- _BRIEF_
The result should be all the records, exact and complete, without a single picture.
LISTED RECORDS below:
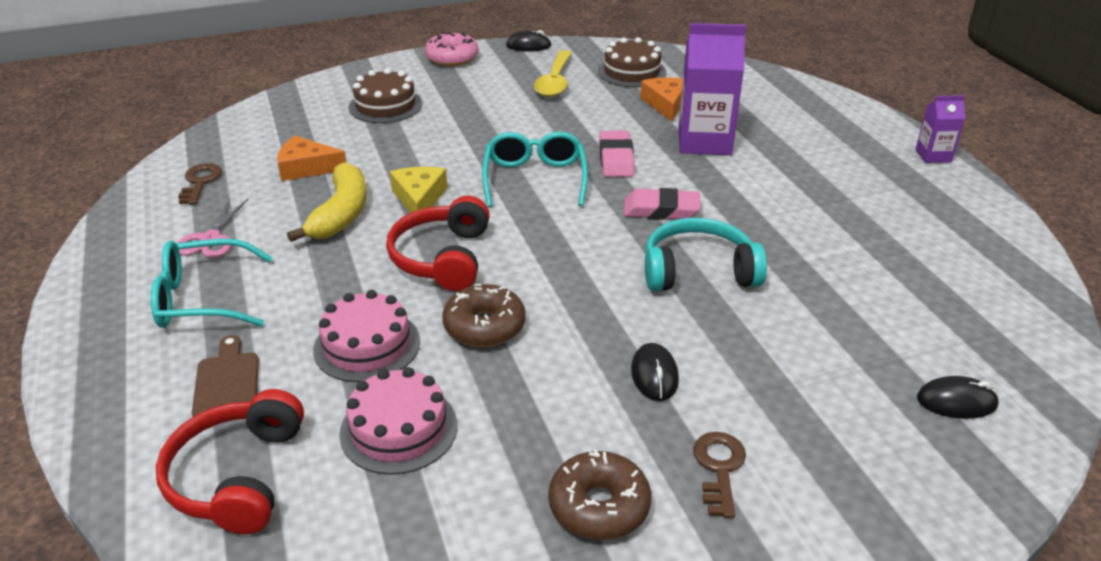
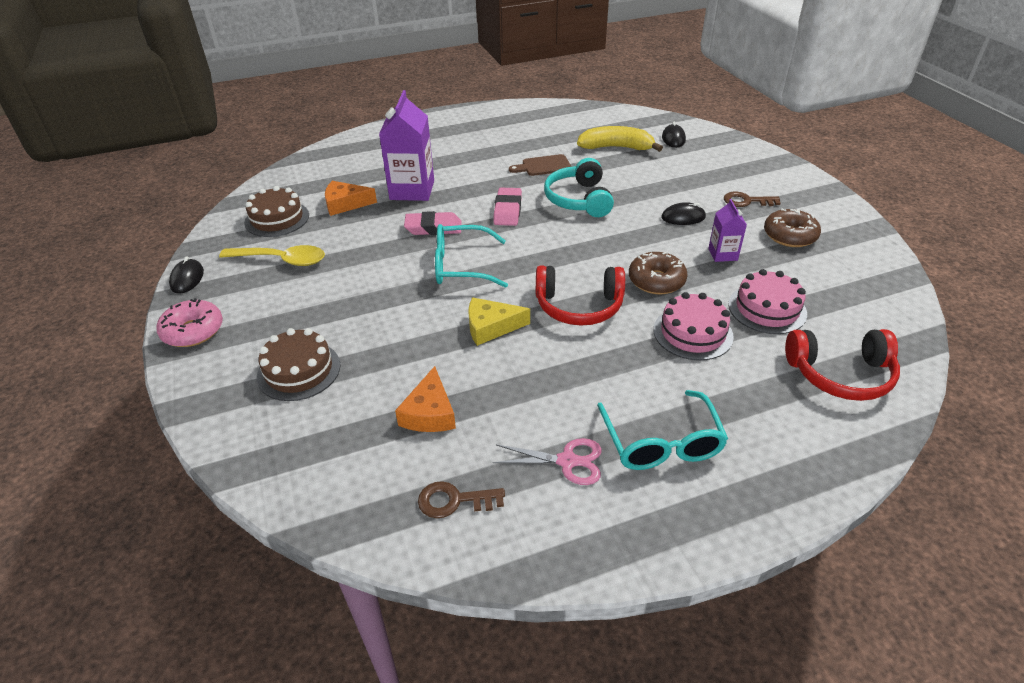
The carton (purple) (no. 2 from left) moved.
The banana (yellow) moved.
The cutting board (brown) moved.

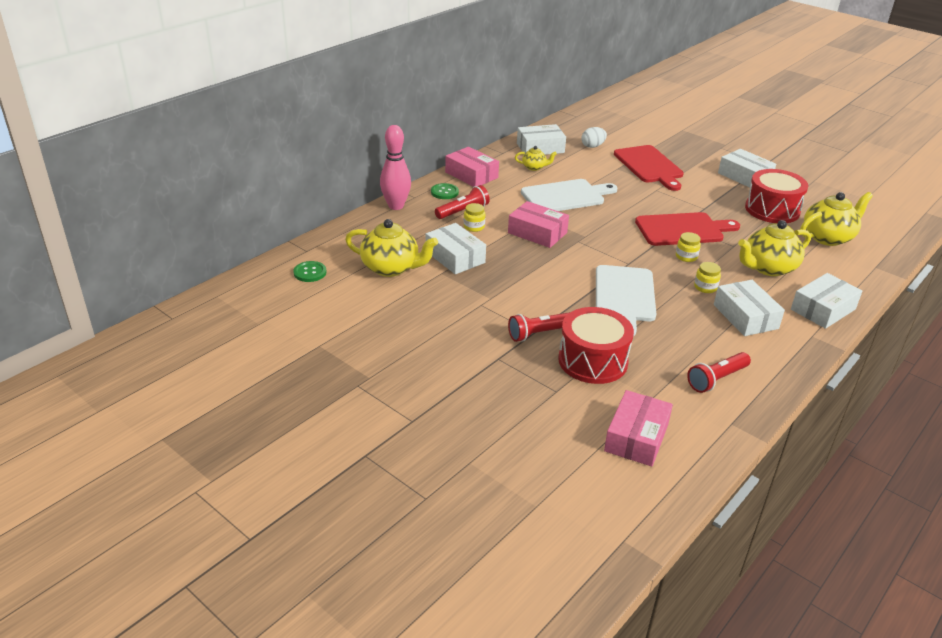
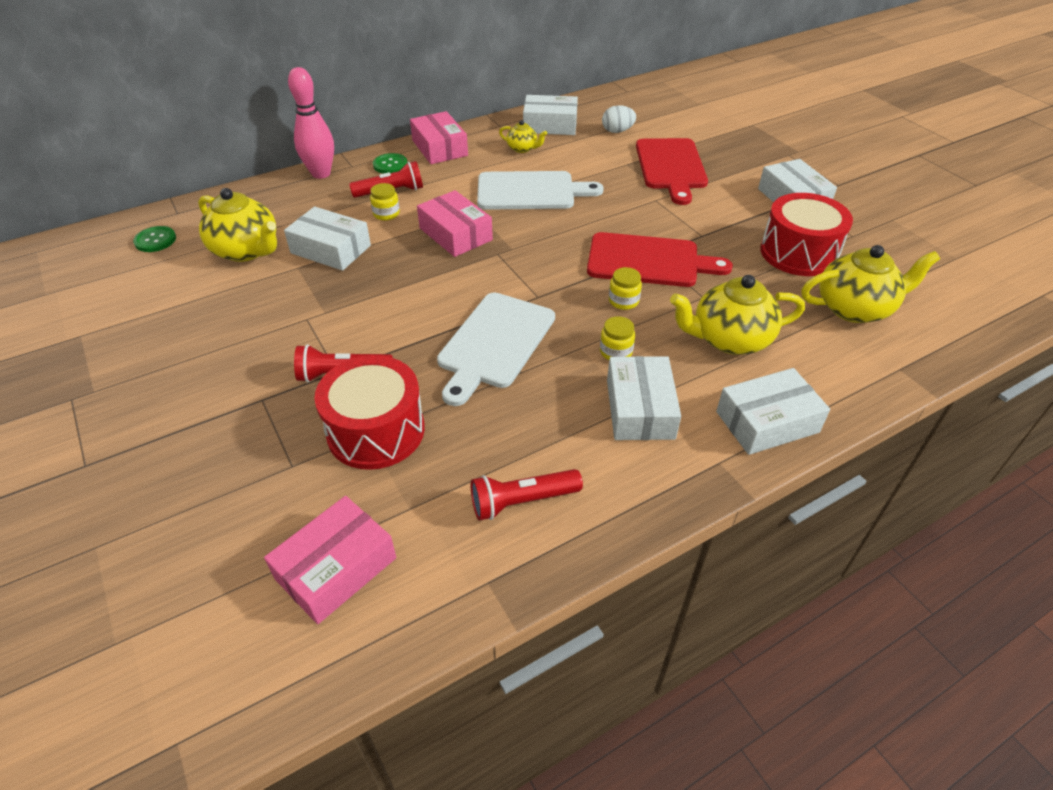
The box (white) (no. 1 from left) turned 45 degrees counterclockwise.

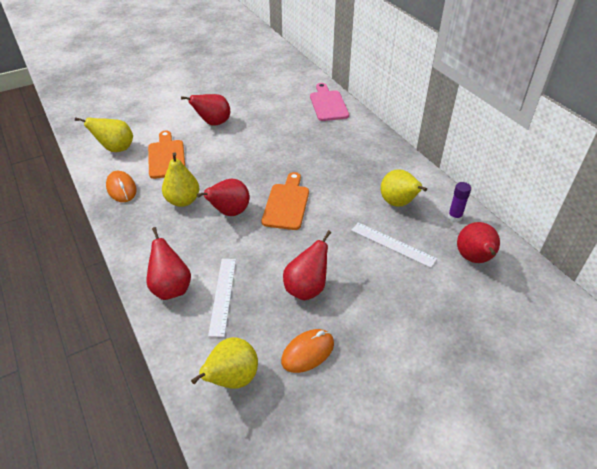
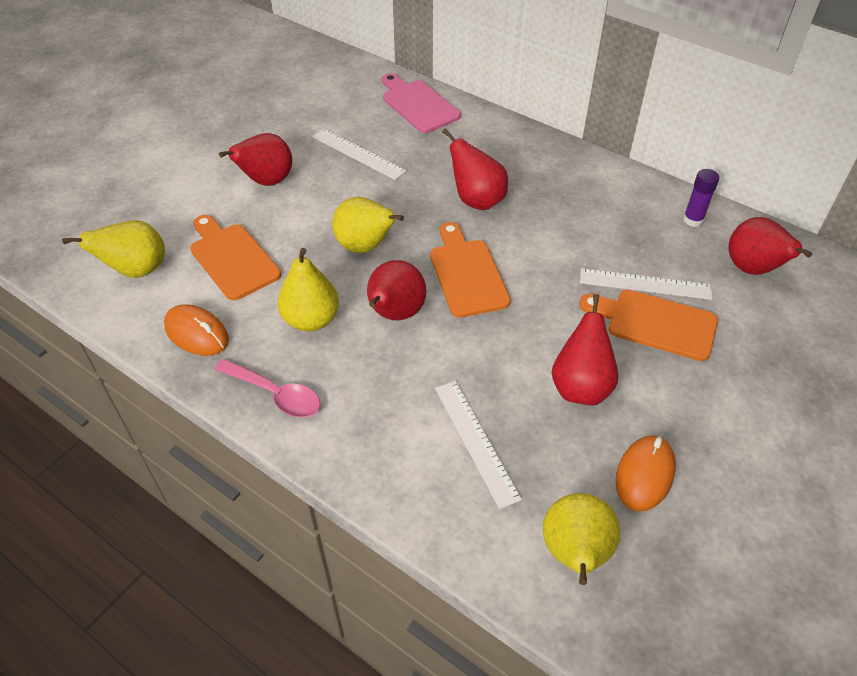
The pear (yellow) (no. 4 from left in the first image) moved.
The pear (red) (no. 1 from left in the first image) moved.
The ruler (white) (no. 1 from left) appeared.
The cutting board (orange) (no. 3 from left) appeared.
The spoon (pink) appeared.

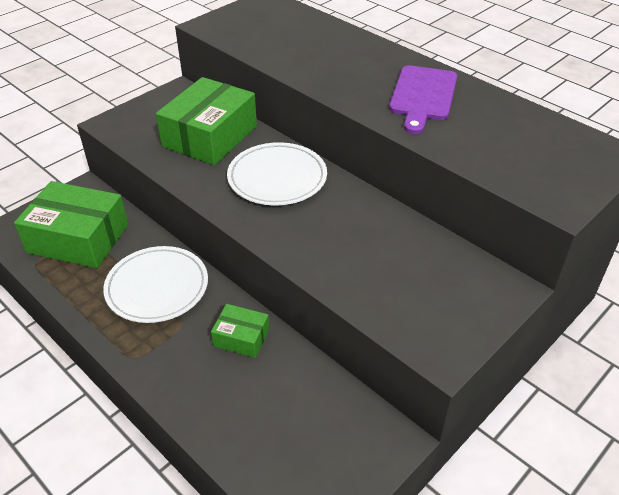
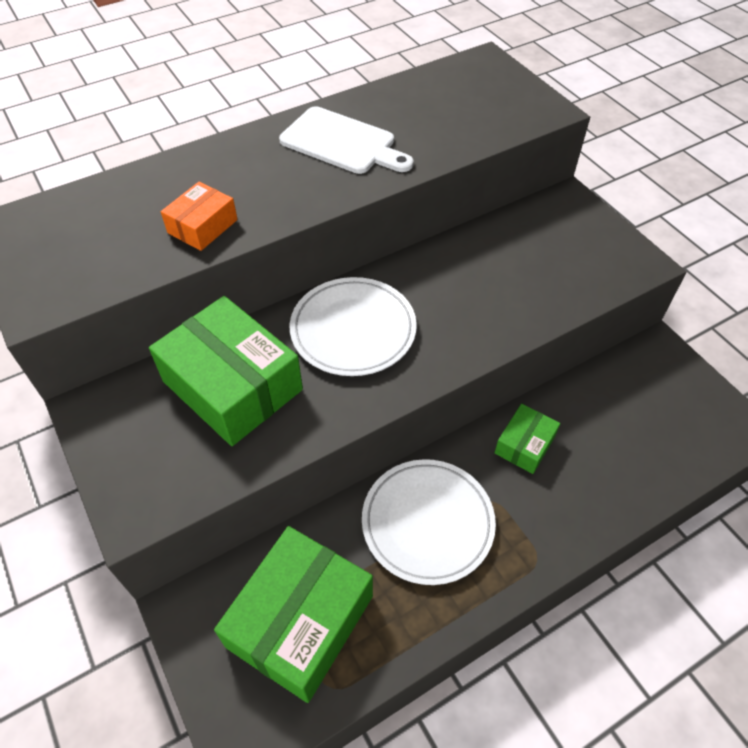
The cutting board (purple) became the cutting board (white).
The box (orange) appeared.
End of LISTED RECORDS.
- _RESULT FOR THIS TASK_
The carton (purple) (no. 2 from left) moved.
The banana (yellow) moved.
The cutting board (brown) moved.

The box (white) (no. 1 from left) turned 45 degrees counterclockwise.

The pear (yellow) (no. 4 from left in the first image) moved.
The pear (red) (no. 1 from left in the first image) moved.
The ruler (white) (no. 1 from left) appeared.
The cutting board (orange) (no. 3 from left) appeared.
The spoon (pink) appeared.

The cutting board (purple) became the cutting board (white).
The box (orange) appeared.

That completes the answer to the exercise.